### Raw data
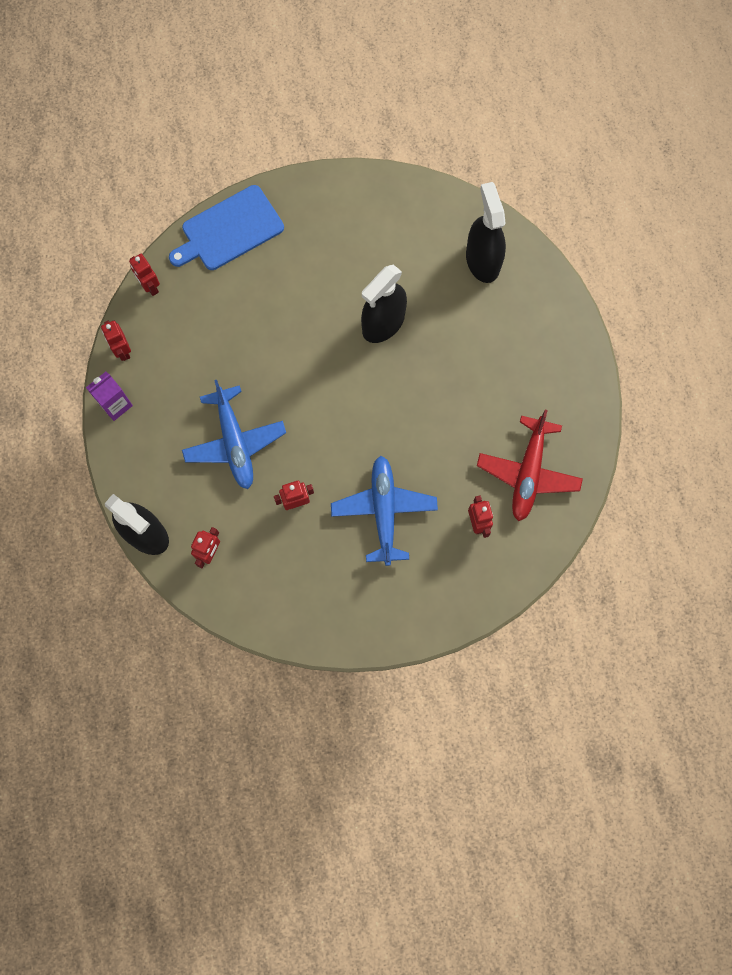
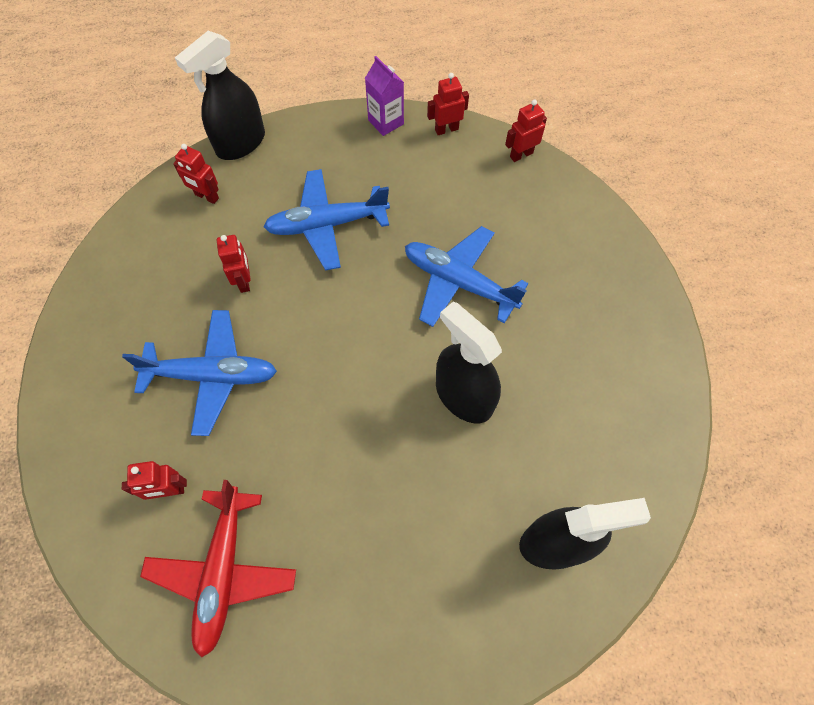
camera: 95 degrees right, 10 degrees down
blue cutting board [169,185,284,270] -> none
red plane [477,410,583,521] -> red plane turned 105 degrees counterclockwise [140,480,296,658]
none -> blue plane [405,226,529,327]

### Task statement
Nothing but an exact copy of the data above, minus its pictures, should appear in the response.

### Written answer
camera: 95 degrees right, 10 degrees down
blue cutting board [169,185,284,270] -> none
red plane [477,410,583,521] -> red plane turned 105 degrees counterclockwise [140,480,296,658]
none -> blue plane [405,226,529,327]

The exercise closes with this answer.